* _WORK TO BE COMPLETED_:
Down to the last line, restate the records word for word, but not the pictures.
--*--
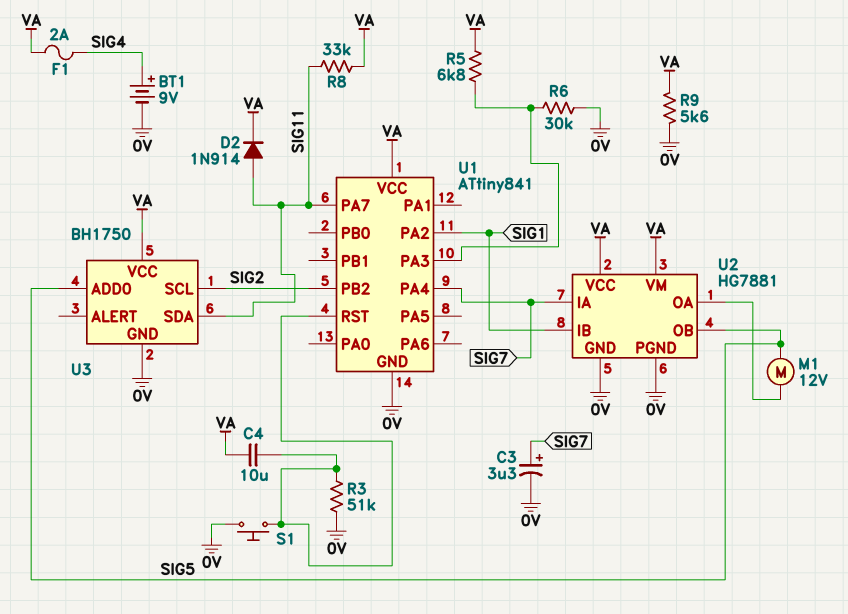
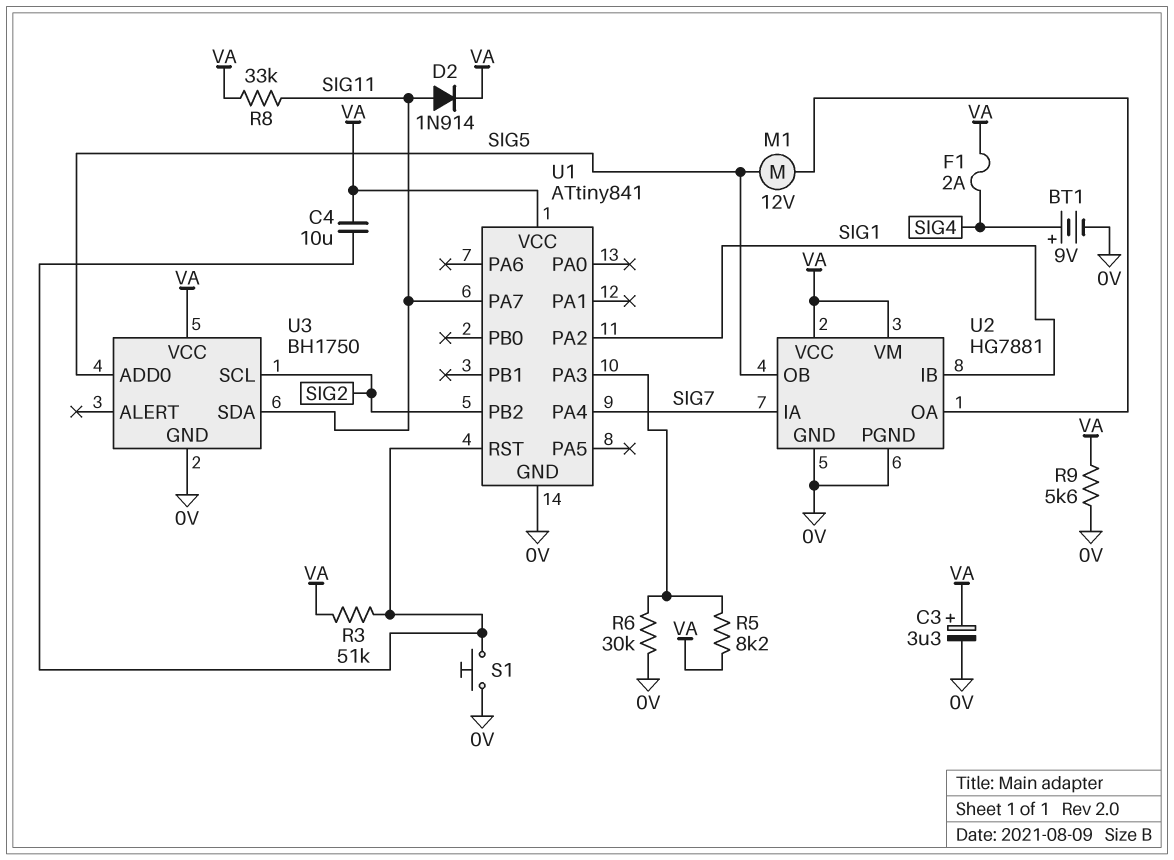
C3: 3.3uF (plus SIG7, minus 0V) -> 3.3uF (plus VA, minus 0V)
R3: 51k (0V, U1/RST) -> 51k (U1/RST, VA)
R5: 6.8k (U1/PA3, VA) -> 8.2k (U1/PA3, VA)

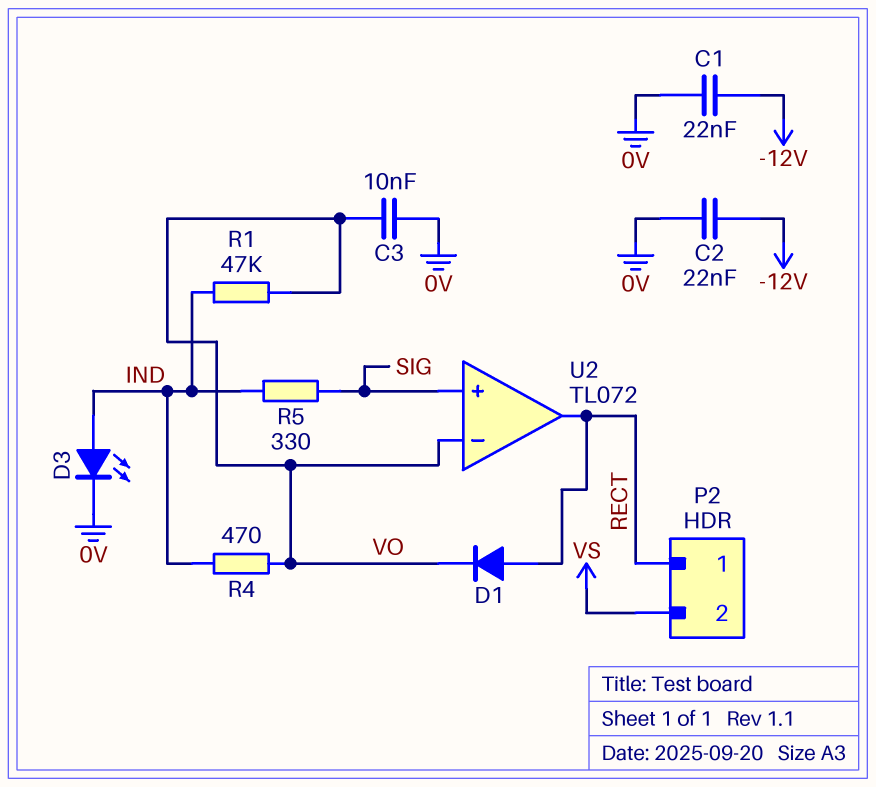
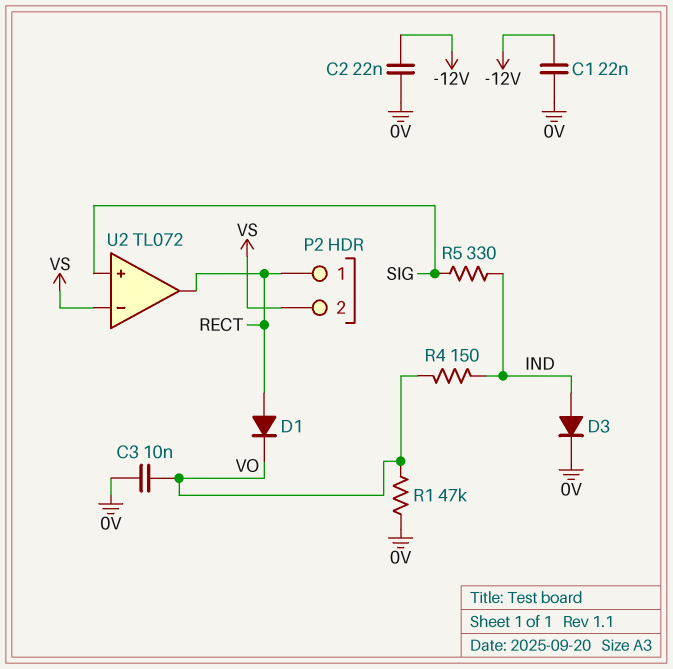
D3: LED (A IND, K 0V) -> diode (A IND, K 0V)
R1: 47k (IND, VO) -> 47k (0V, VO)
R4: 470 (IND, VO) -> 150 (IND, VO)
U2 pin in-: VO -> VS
--*--
* _SOLUTION TO THIS TASK_:
C3: 3.3uF (plus SIG7, minus 0V) -> 3.3uF (plus VA, minus 0V)
R3: 51k (0V, U1/RST) -> 51k (U1/RST, VA)
R5: 6.8k (U1/PA3, VA) -> 8.2k (U1/PA3, VA)

D3: LED (A IND, K 0V) -> diode (A IND, K 0V)
R1: 47k (IND, VO) -> 47k (0V, VO)
R4: 470 (IND, VO) -> 150 (IND, VO)
U2 pin in-: VO -> VS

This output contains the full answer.